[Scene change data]
++++

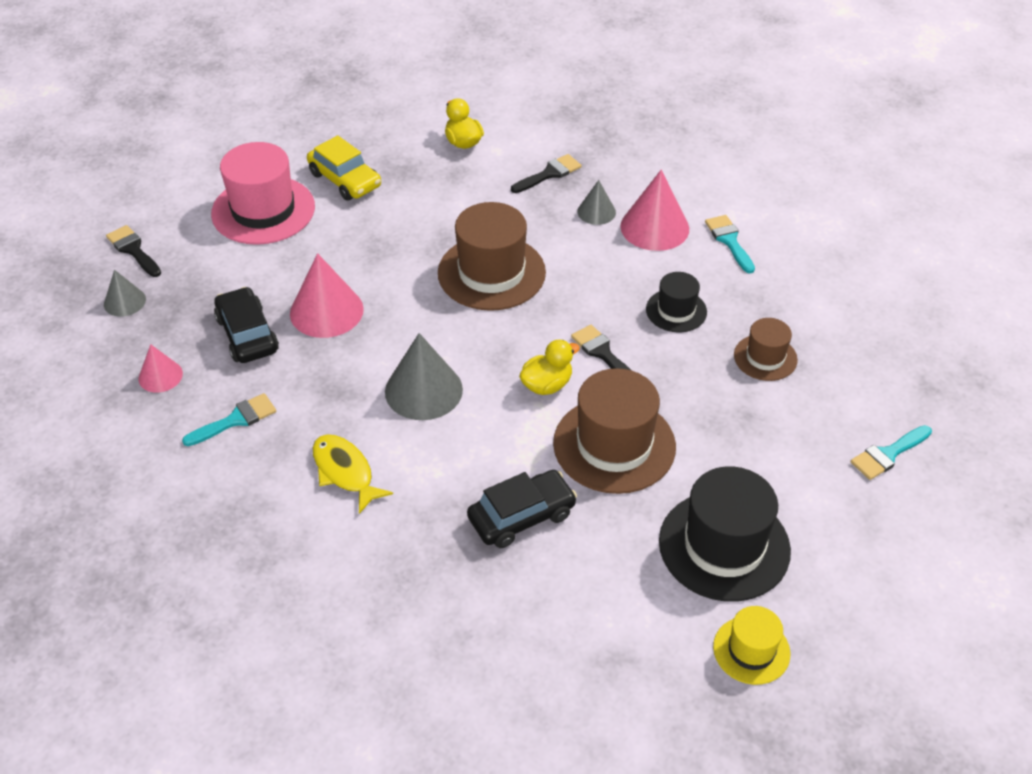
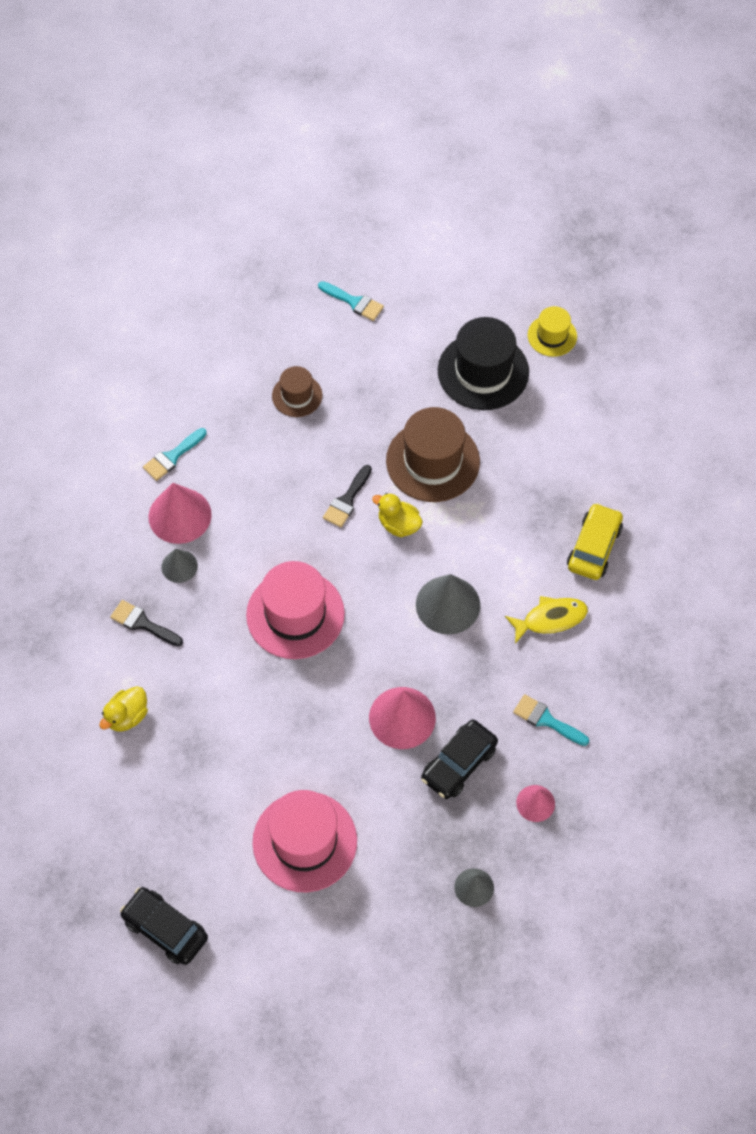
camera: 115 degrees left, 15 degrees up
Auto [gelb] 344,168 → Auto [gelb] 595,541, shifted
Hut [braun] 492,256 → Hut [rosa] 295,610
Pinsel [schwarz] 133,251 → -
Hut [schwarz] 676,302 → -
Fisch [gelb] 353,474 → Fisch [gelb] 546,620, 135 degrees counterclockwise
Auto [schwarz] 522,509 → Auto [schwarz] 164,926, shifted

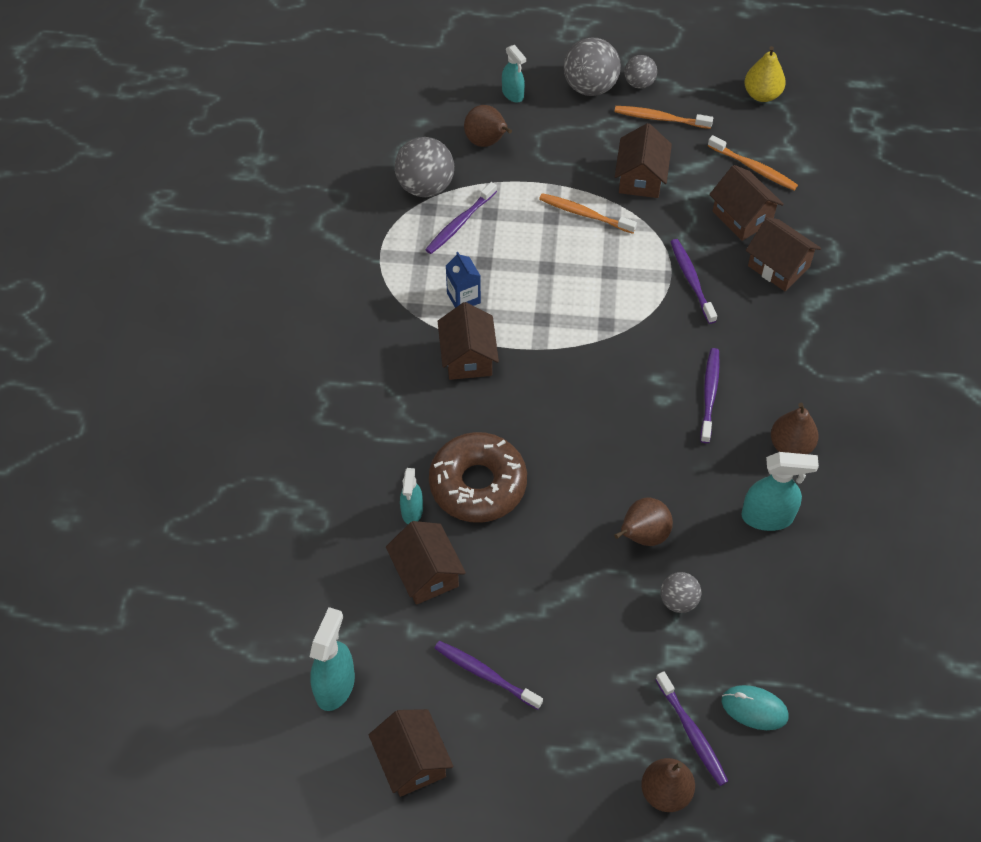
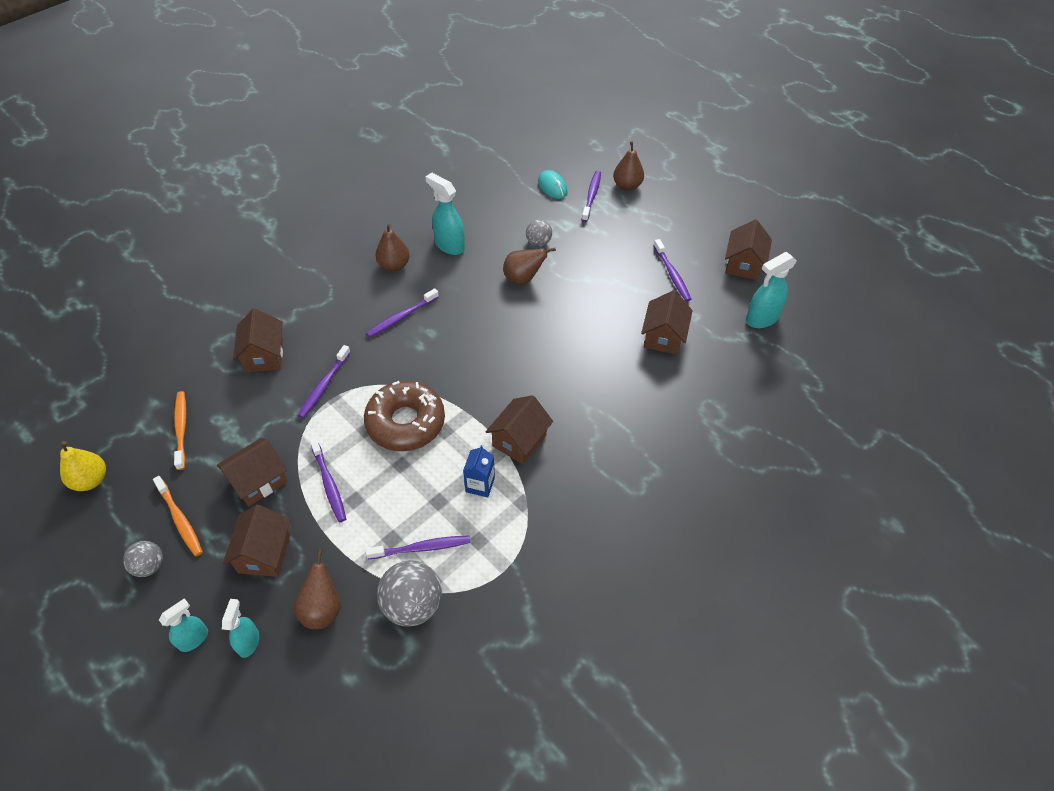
camera: 140 degrees left, 5 degrees down
Ball [grau] 592,67 → -
Haus [braun] 746,203 → Haus [braun] 257,541, shifted
Zahnbürste [orange] 588,213 → Zahnbürste [lila] 328,480
Donut [braun] 478,477 → Donut [braun] 404,416, shifted
Sprühflasche [türkis] 411,496 → Sprühflasche [türkis] 183,625, shifted

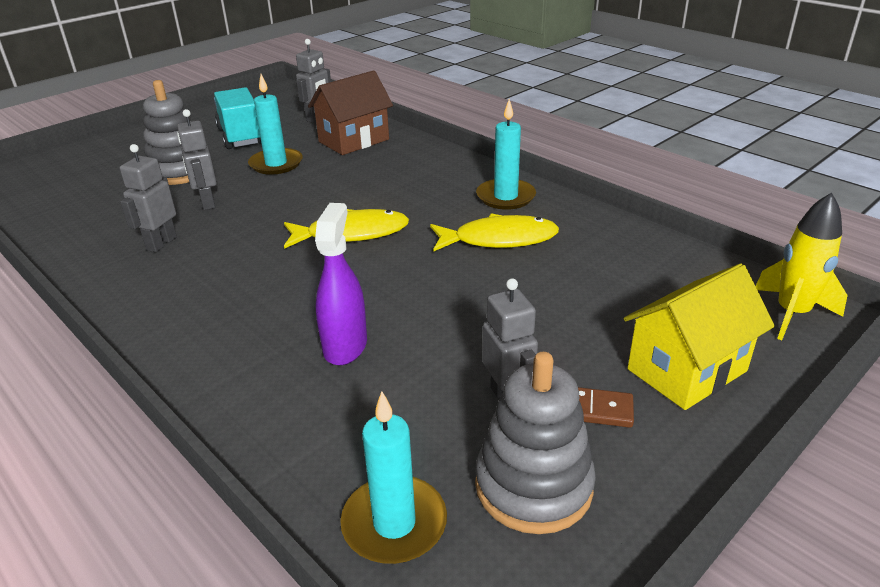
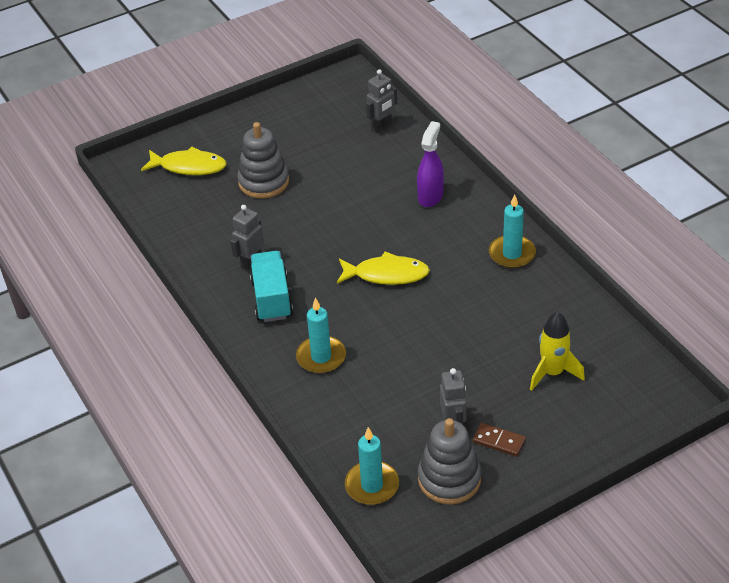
camera: 15 degrees right, 10 degrees up
Haus [braun] 350,112 → -
Kerze [türkis] 275,124 → Kerze [türkis] 321,336, shifted
Lastwagen [türkis] 237,118 → Lastwagen [türkis] 271,286, shifted
Roboter [grau] 197,159 → -
Rakete [gelb] 802,266 → Rakete [gelb] 557,351, shifted
Sprühflasche [lila] 341,284 → Sprühflasche [lila] 430,164, shifted
Fisch [gelb] 494,232 → Fisch [gelb] 184,161, shifted
Haus [gelb] 699,336 → -

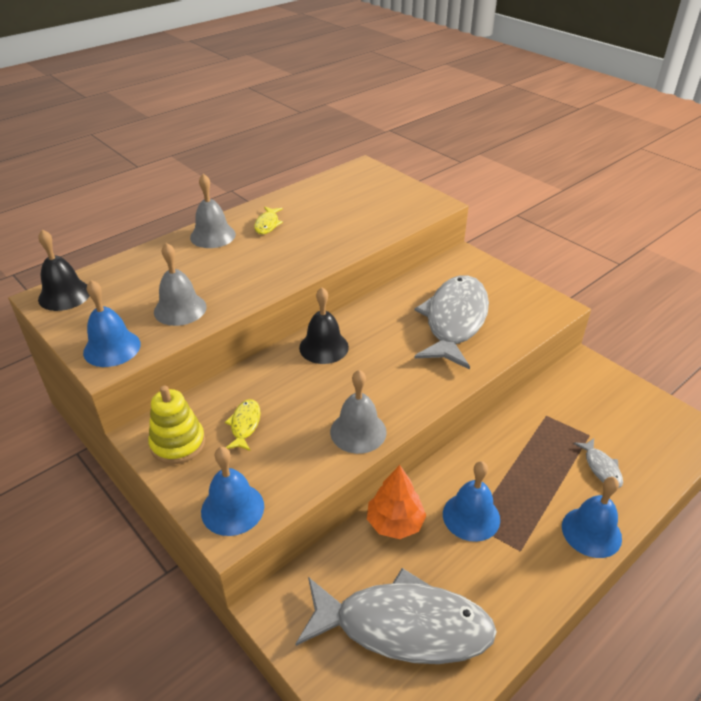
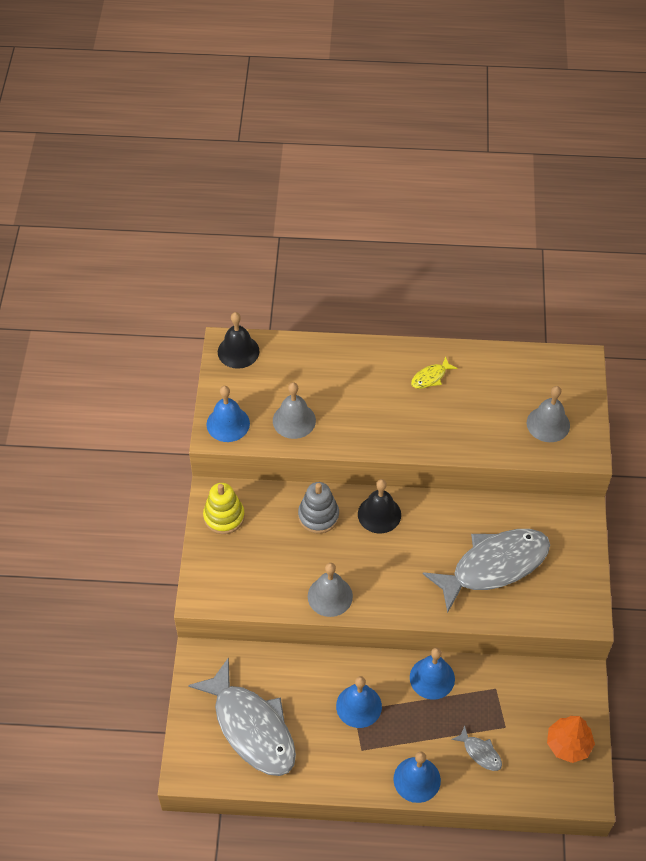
camera: 45 degrees right, 15 degrees up
Glocke [grau] 213,211 → Glocke [grau] 548,414, shifted
Fisch [gelb] 243,425 → -
Fisch [grau] 598,463 → Fisch [grau] 476,748, 75 degrees counterclockwise
Glocke [blau] 232,491 → Glocke [blau] 432,674, shifted
Baum [orange] 396,502 → Baum [orange] 571,739, shifted
- → Stapelspielzeug [grau] 318,508

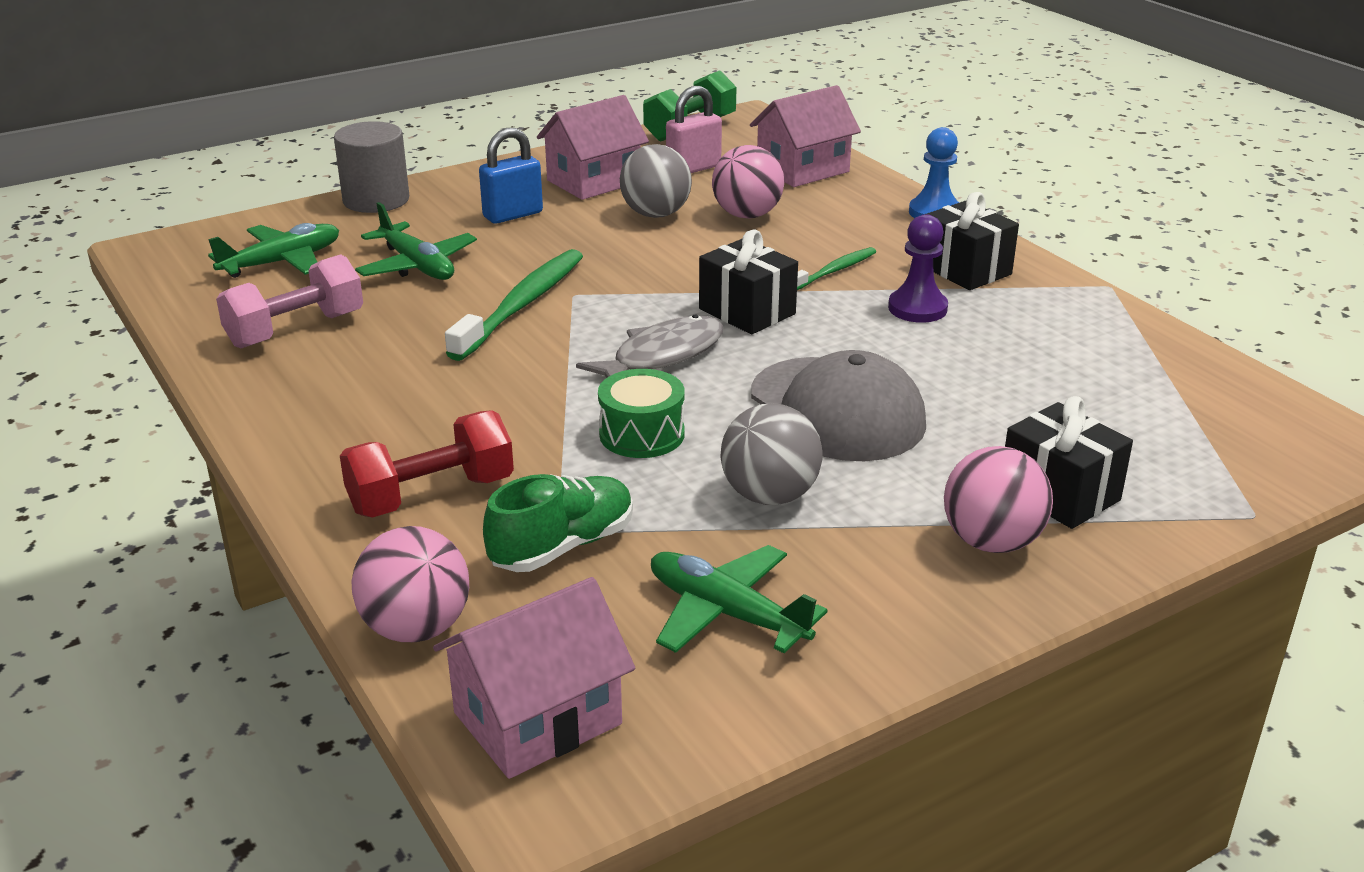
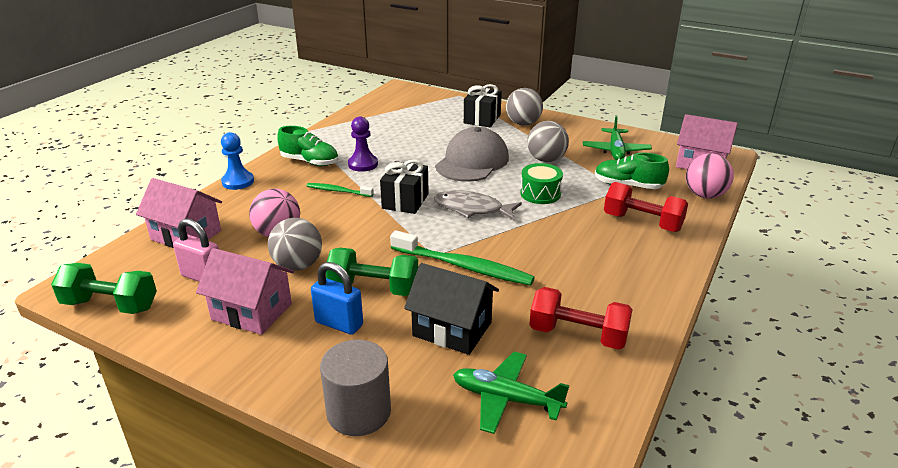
camera: 120 degrees left, 0 degrees up
Geschenk [schwarz] 973,241 → Schuh [grün] 307,146
Flugzeug [grün] 416,241 → Haus [schwarz] 451,309
Zahnbürste [grün] 514,305 → Zahnbürste [grün] 462,258, 150 degrees counterclockwise
Hantel [rosa] 289,301 → Hantel [rot] 581,318
Ball [rosa] 998,499 → Ball [grau] 524,107
- → Hantel [grün] 372,272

++++

Work to be completed:
Could you transcribe every entry above exactly, leaving out the images?

Expected output:
camera: 115 degrees left, 15 degrees up
Auto [gelb] 344,168 → Auto [gelb] 595,541, shifted
Hut [braun] 492,256 → Hut [rosa] 295,610
Pinsel [schwarz] 133,251 → -
Hut [schwarz] 676,302 → -
Fisch [gelb] 353,474 → Fisch [gelb] 546,620, 135 degrees counterclockwise
Auto [schwarz] 522,509 → Auto [schwarz] 164,926, shifted

camera: 140 degrees left, 5 degrees down
Ball [grau] 592,67 → -
Haus [braun] 746,203 → Haus [braun] 257,541, shifted
Zahnbürste [orange] 588,213 → Zahnbürste [lila] 328,480
Donut [braun] 478,477 → Donut [braun] 404,416, shifted
Sprühflasche [türkis] 411,496 → Sprühflasche [türkis] 183,625, shifted

camera: 15 degrees right, 10 degrees up
Haus [braun] 350,112 → -
Kerze [türkis] 275,124 → Kerze [türkis] 321,336, shifted
Lastwagen [türkis] 237,118 → Lastwagen [türkis] 271,286, shifted
Roboter [grau] 197,159 → -
Rakete [gelb] 802,266 → Rakete [gelb] 557,351, shifted
Sprühflasche [lila] 341,284 → Sprühflasche [lila] 430,164, shifted
Fisch [gelb] 494,232 → Fisch [gelb] 184,161, shifted
Haus [gelb] 699,336 → -

camera: 45 degrees right, 15 degrees up
Glocke [grau] 213,211 → Glocke [grau] 548,414, shifted
Fisch [gelb] 243,425 → -
Fisch [grau] 598,463 → Fisch [grau] 476,748, 75 degrees counterclockwise
Glocke [blau] 232,491 → Glocke [blau] 432,674, shifted
Baum [orange] 396,502 → Baum [orange] 571,739, shifted
- → Stapelspielzeug [grau] 318,508

camera: 120 degrees left, 0 degrees up
Geschenk [schwarz] 973,241 → Schuh [grün] 307,146
Flugzeug [grün] 416,241 → Haus [schwarz] 451,309
Zahnbürste [grün] 514,305 → Zahnbürste [grün] 462,258, 150 degrees counterclockwise
Hantel [rosa] 289,301 → Hantel [rot] 581,318
Ball [rosa] 998,499 → Ball [grau] 524,107
- → Hantel [grün] 372,272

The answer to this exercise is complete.